--- REQUIRED ACTION ---
Find the lines of the listing that contain the string "tile", and return them.

--- GIVEN MATERIAL ---
■ ■ ■

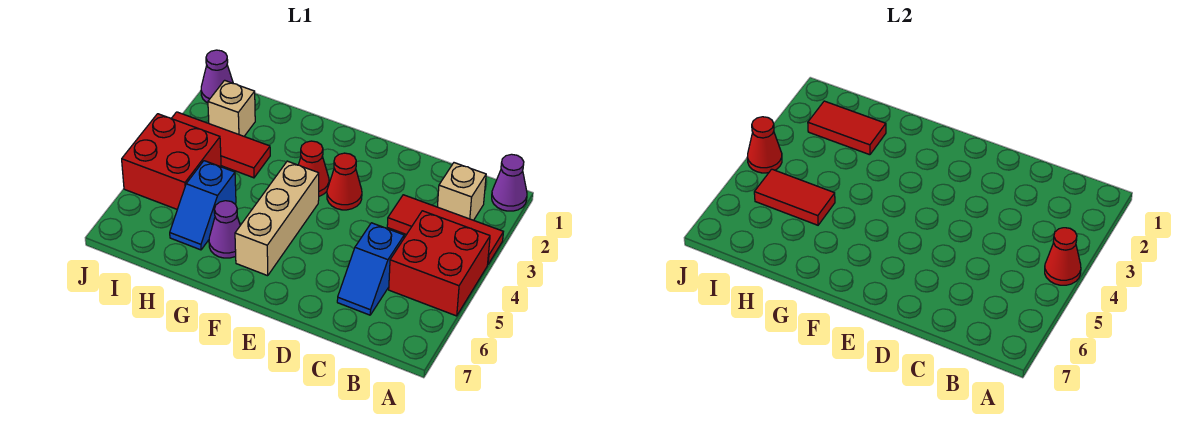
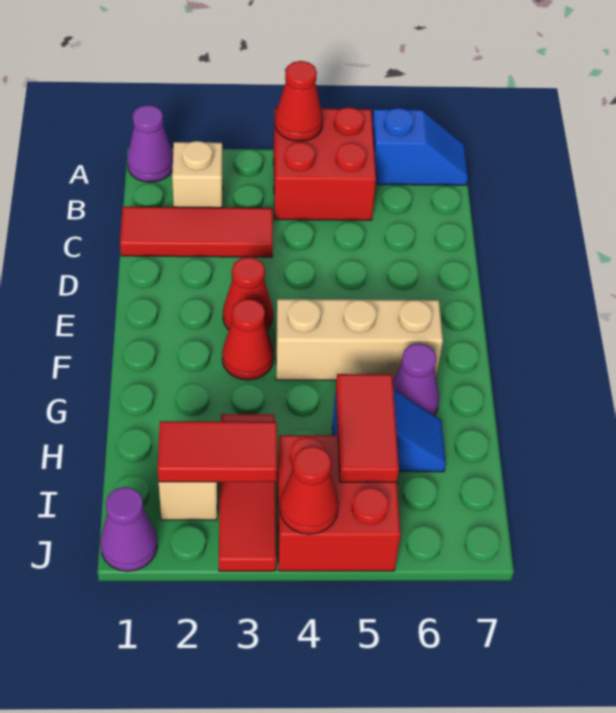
red tile A3:C3 level 1 -> red tile C1:C3 level 1
blue slope C5:C6 level 1 top 5 -> blue slope A6:A7 level 1 top 6
red tile H2:I2 level 2 -> red tile I2:I3 level 2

■ ■ ■

--- EXPECTED ANSWER ---
red tile A3:C3 level 1 -> red tile C1:C3 level 1
red tile H2:I2 level 2 -> red tile I2:I3 level 2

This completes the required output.